Task requirements » Report how many lines in the data below hold "camera", with no other words.

Data under study »

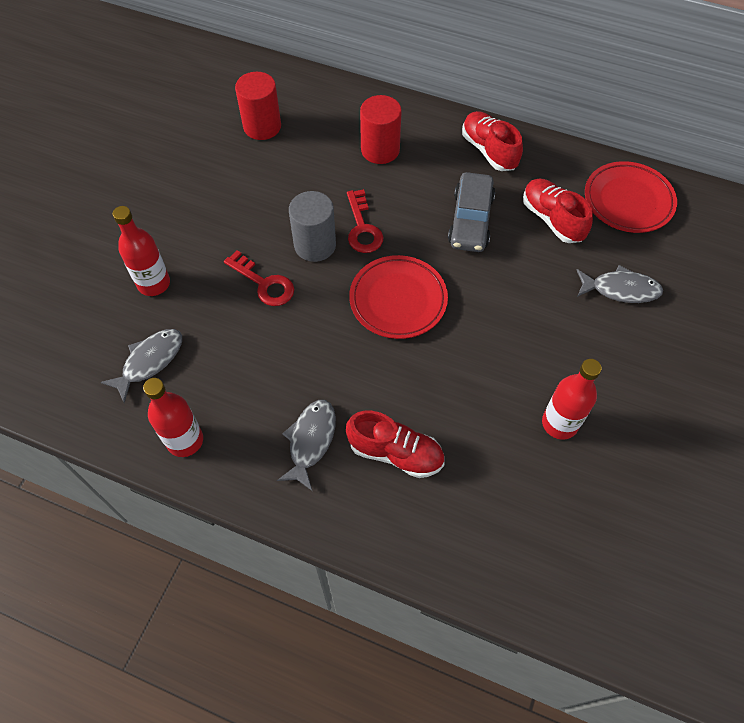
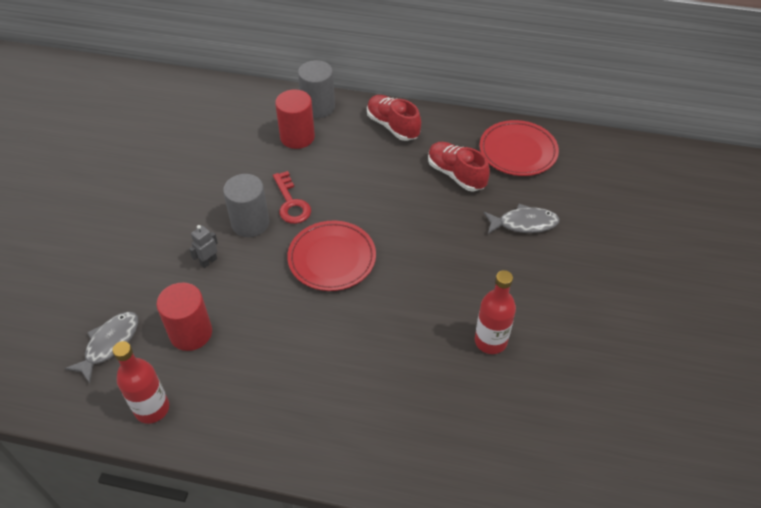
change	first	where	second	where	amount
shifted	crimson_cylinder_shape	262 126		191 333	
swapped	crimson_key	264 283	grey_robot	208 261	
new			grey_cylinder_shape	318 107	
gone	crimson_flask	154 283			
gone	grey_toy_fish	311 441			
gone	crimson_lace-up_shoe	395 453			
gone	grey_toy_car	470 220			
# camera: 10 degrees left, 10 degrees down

==

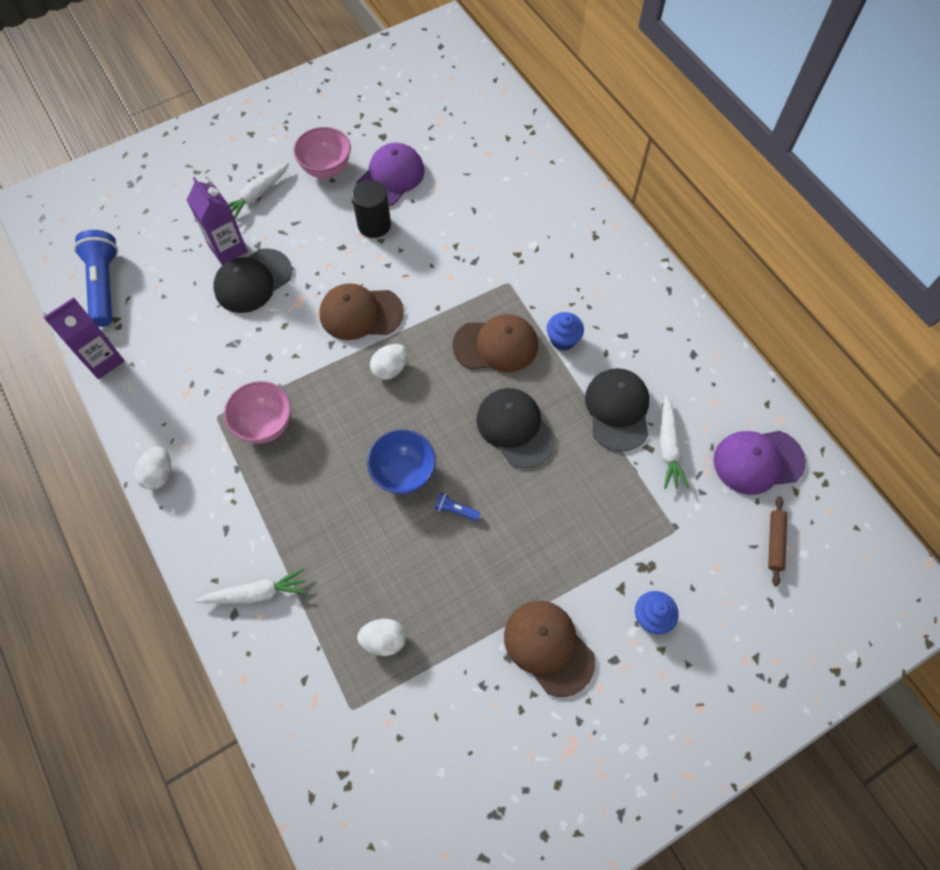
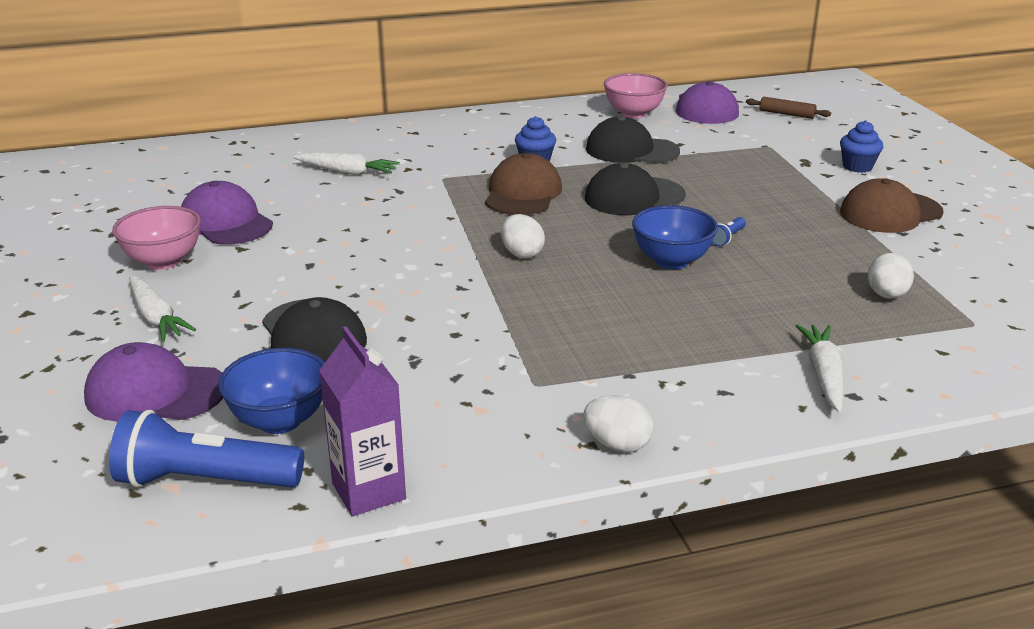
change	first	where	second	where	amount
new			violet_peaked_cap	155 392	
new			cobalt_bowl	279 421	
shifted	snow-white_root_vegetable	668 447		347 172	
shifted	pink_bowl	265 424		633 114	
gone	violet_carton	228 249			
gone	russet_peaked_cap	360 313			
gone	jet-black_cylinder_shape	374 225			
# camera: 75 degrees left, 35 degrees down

Answer section » 2